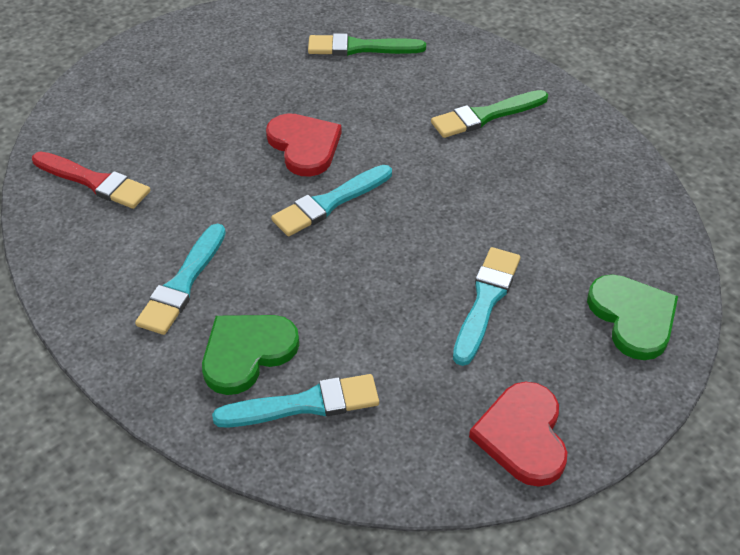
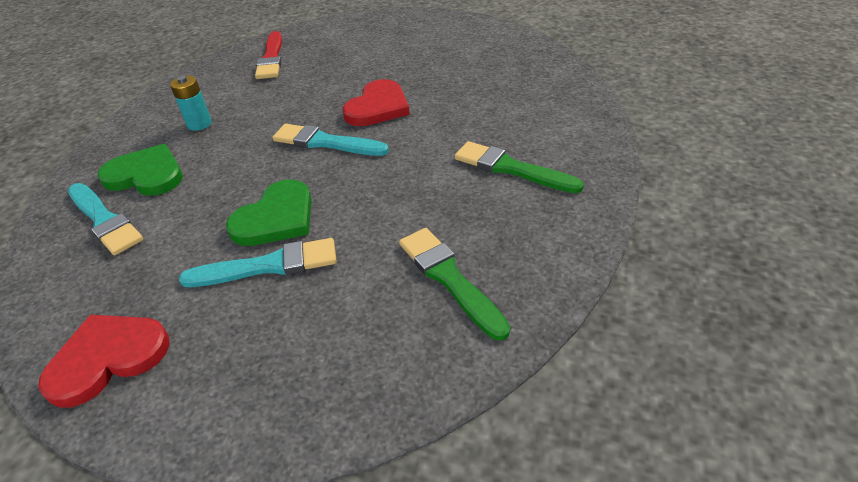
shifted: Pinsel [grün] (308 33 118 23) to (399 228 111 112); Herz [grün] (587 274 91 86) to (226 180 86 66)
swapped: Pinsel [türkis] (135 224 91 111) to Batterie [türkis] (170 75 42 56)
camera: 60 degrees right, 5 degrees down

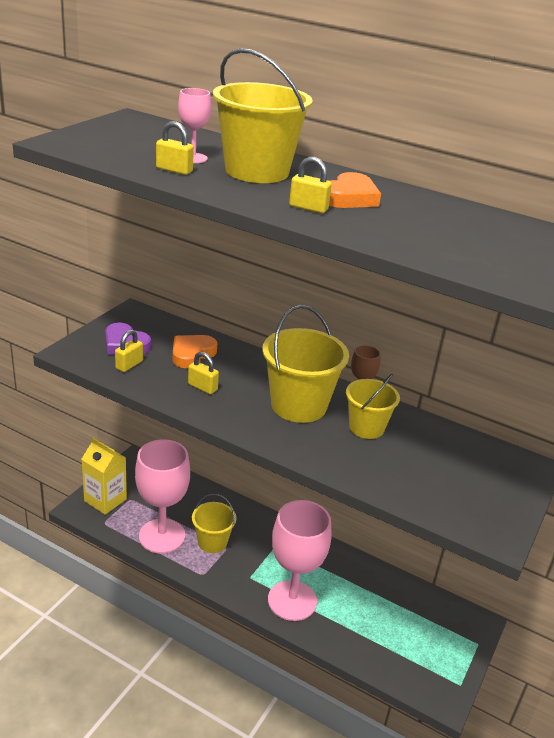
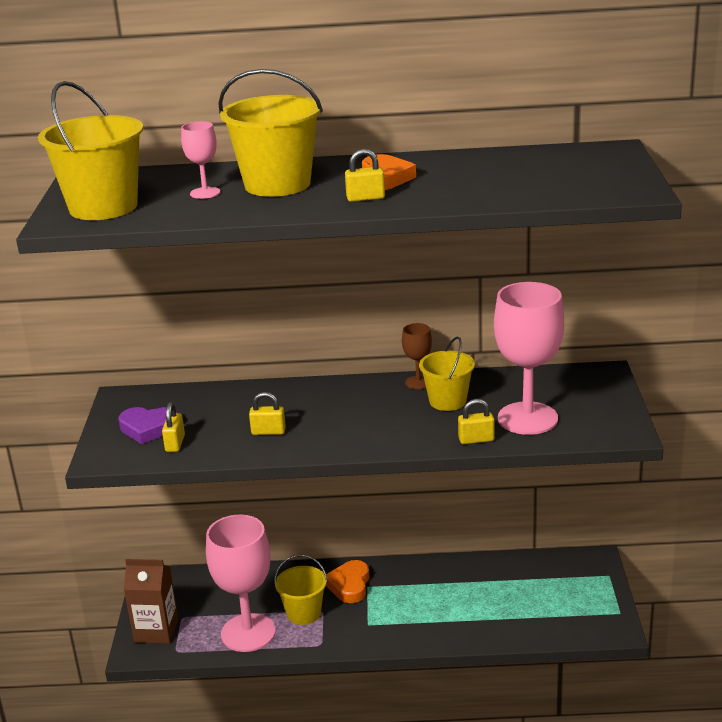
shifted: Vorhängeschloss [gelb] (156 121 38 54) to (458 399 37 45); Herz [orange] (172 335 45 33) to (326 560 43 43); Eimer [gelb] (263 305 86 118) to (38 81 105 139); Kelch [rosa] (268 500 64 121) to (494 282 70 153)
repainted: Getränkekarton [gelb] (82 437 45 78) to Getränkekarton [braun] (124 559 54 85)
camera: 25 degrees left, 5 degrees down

——————

### [What this task involves]
Copy all lines of the records that have the string "camera" in them.

### [Result of the task]
camera: 60 degrees right, 5 degrees down
camera: 25 degrees left, 5 degrees down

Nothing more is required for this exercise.